_WHAT THE TASK REQUIRES_
Everything in the data must be repeated exactly, apart from the pictures, which are left out.

_ENTRIES SUPPLIED_

#####

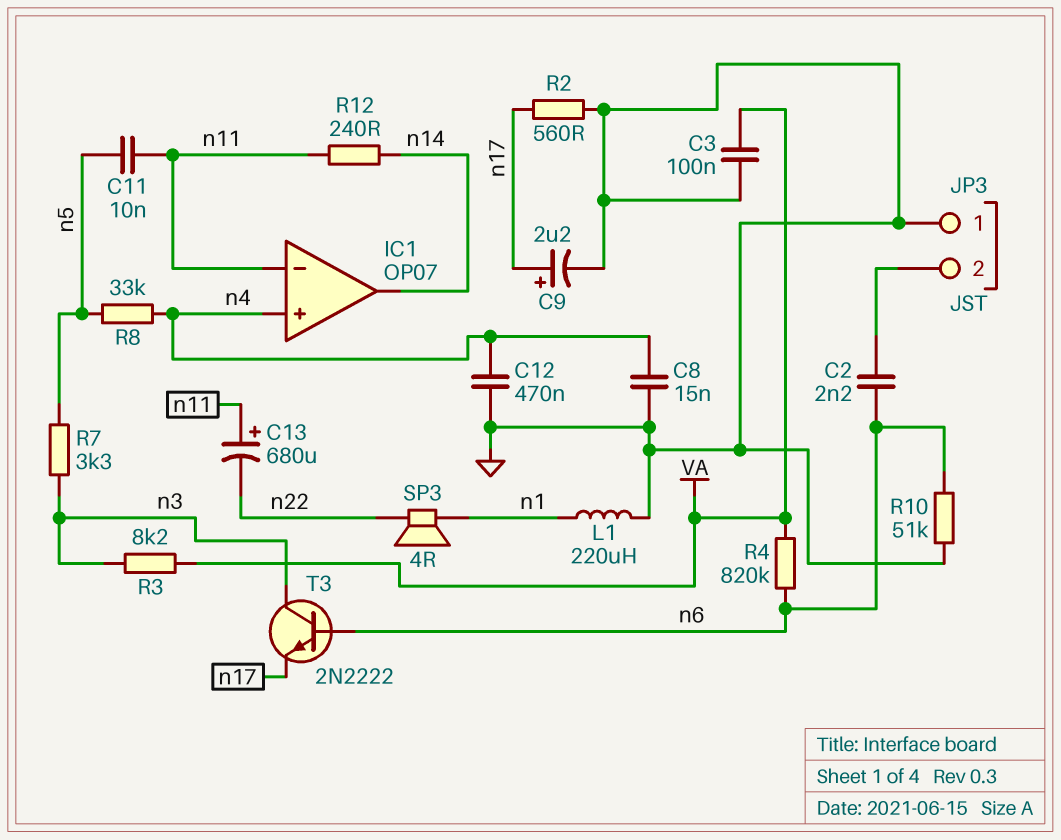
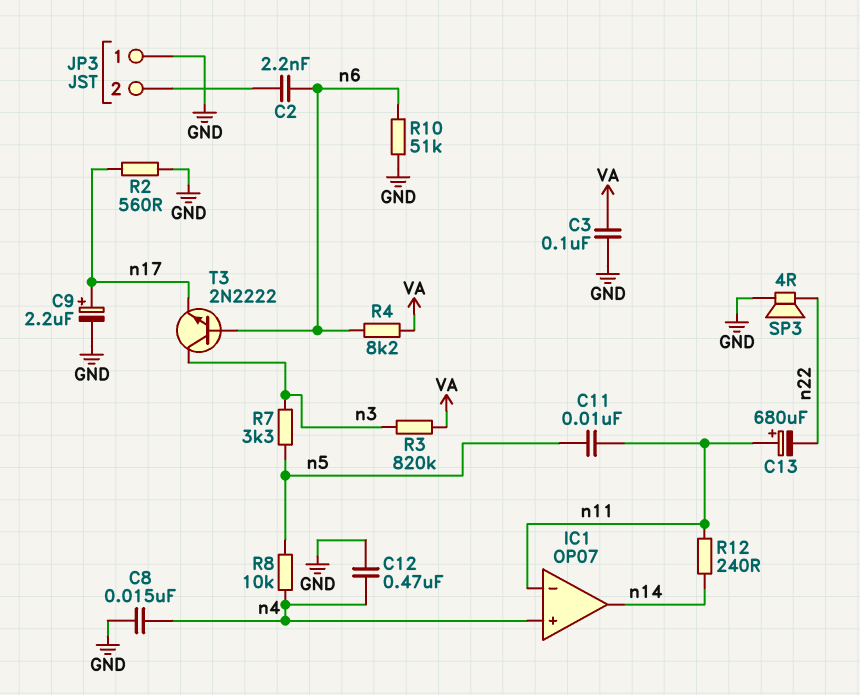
L1: 220uH (GND, n1) -> none
R3: 8.2k (VA, n3) -> 820k (VA, n3)
R4: 820k (VA, n6) -> 8.2k (VA, n6)
R8: 33k (n4, n5) -> 10k (n4, n5)
SP3: speaker 4R (n1, n22) -> speaker 4R (GND, n22)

#####

_TASK OUTPUT_
L1: 220uH (GND, n1) -> none
R3: 8.2k (VA, n3) -> 820k (VA, n3)
R4: 820k (VA, n6) -> 8.2k (VA, n6)
R8: 33k (n4, n5) -> 10k (n4, n5)
SP3: speaker 4R (n1, n22) -> speaker 4R (GND, n22)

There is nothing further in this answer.